DIRECTIVE: With every picture left out, give the data below back exactly.

[TASK MATERIAL — start]

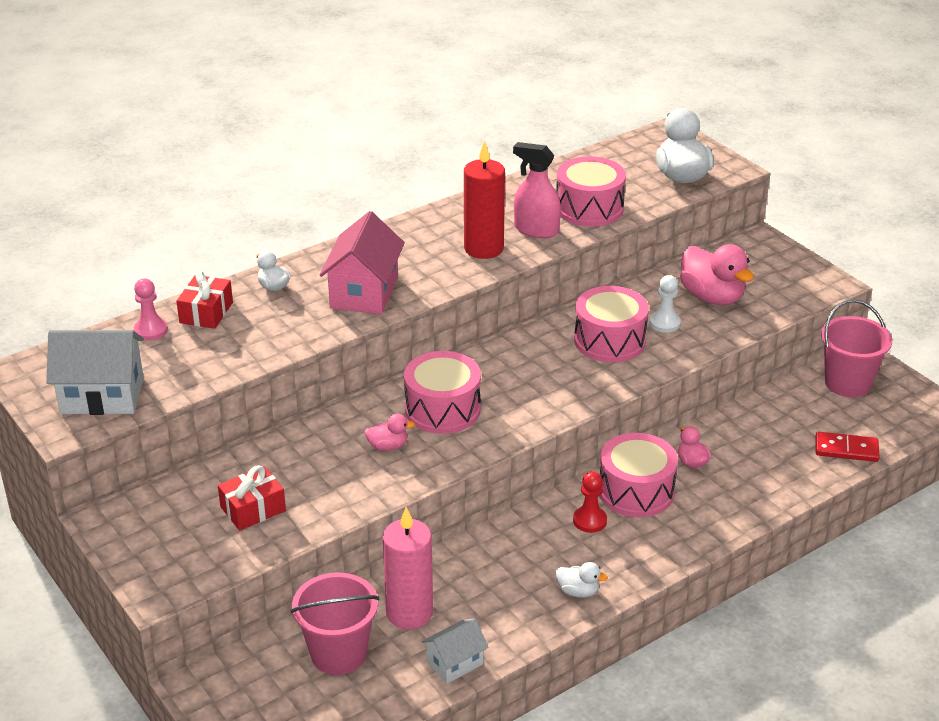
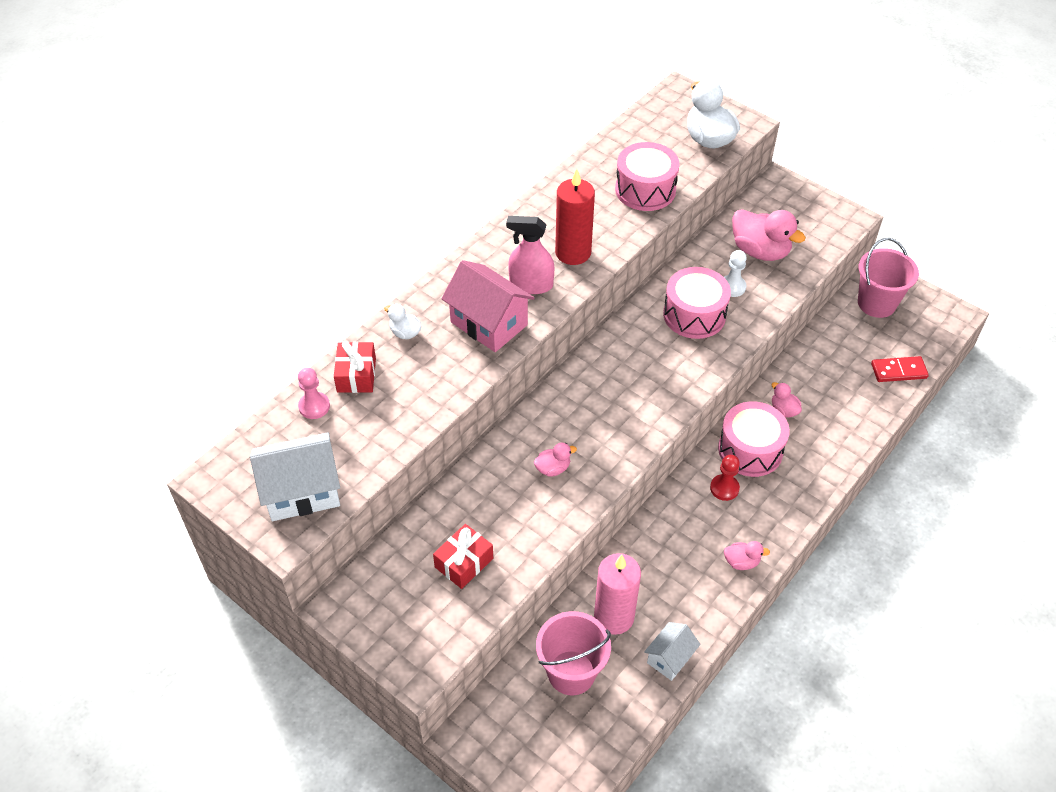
camera: 15 degrees left, 15 degrees up
(364, 292) = (489, 323): pink house -> pink house turned 45 degrees counterclockwise
(442, 409) = (583, 418): pink drum -> none
(536, 230) = (609, 223): pink spray bottle -> pink spray bottle (531, 284)
(578, 591) = (741, 562): white duck -> pink duck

[TASK MATERIAL — finish]

SOLUTION TO THE PROBLEM:
camera: 15 degrees left, 15 degrees up
(364, 292) = (489, 323): pink house -> pink house turned 45 degrees counterclockwise
(442, 409) = (583, 418): pink drum -> none
(536, 230) = (609, 223): pink spray bottle -> pink spray bottle (531, 284)
(578, 591) = (741, 562): white duck -> pink duck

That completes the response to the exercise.